Collected data:
Start of Block

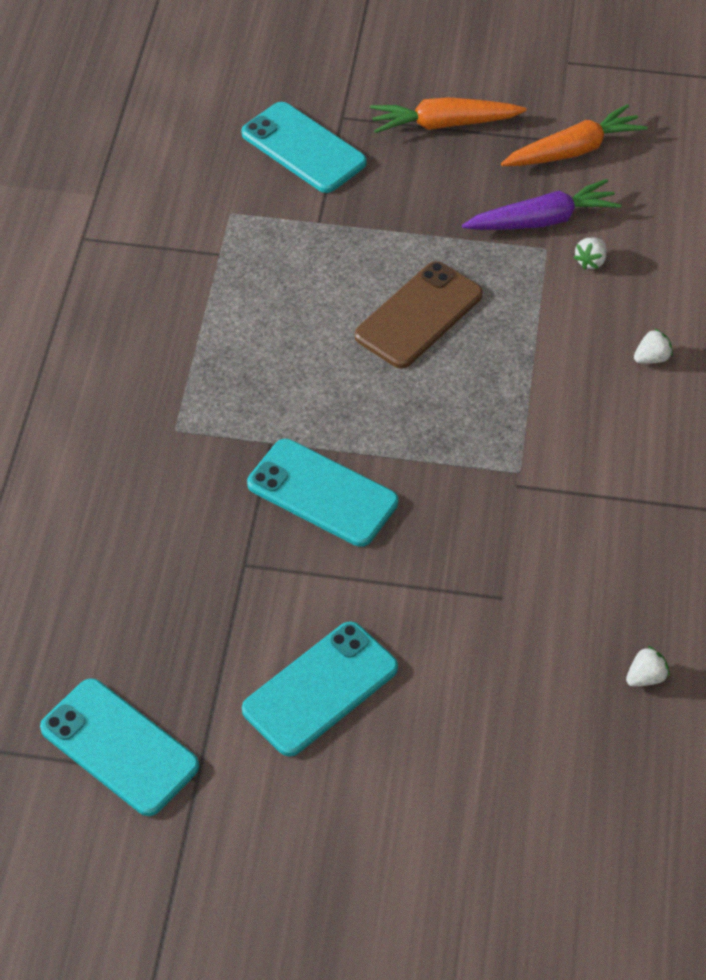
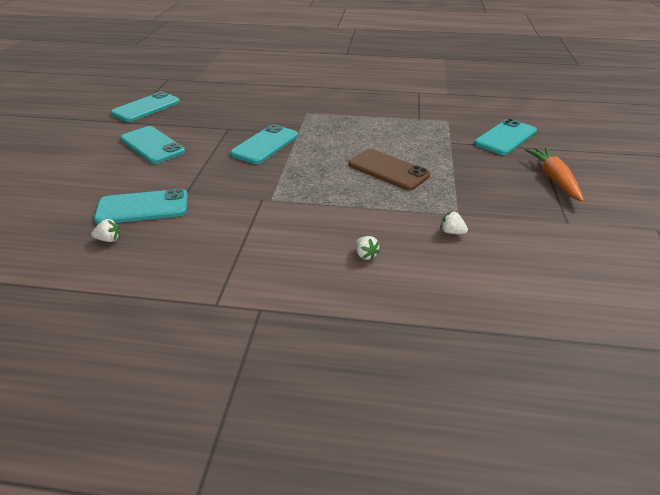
camera: 90 degrees right, 15 degrees down
(542, 220) = (483, 213): purple carrot -> none
(552, 651) = (143, 207): none -> turquoise phone
(573, 150) = (561, 228): orange carrot -> none
(645, 677) = (109, 239): white strawberry -> white strawberry turned 60 degrees counterclockwise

End of Block

### Activity:
Restate each entry word for word, leaving out any pictures.

### Problem solution:
camera: 90 degrees right, 15 degrees down
(542, 220) = (483, 213): purple carrot -> none
(552, 651) = (143, 207): none -> turquoise phone
(573, 150) = (561, 228): orange carrot -> none
(645, 677) = (109, 239): white strawberry -> white strawberry turned 60 degrees counterclockwise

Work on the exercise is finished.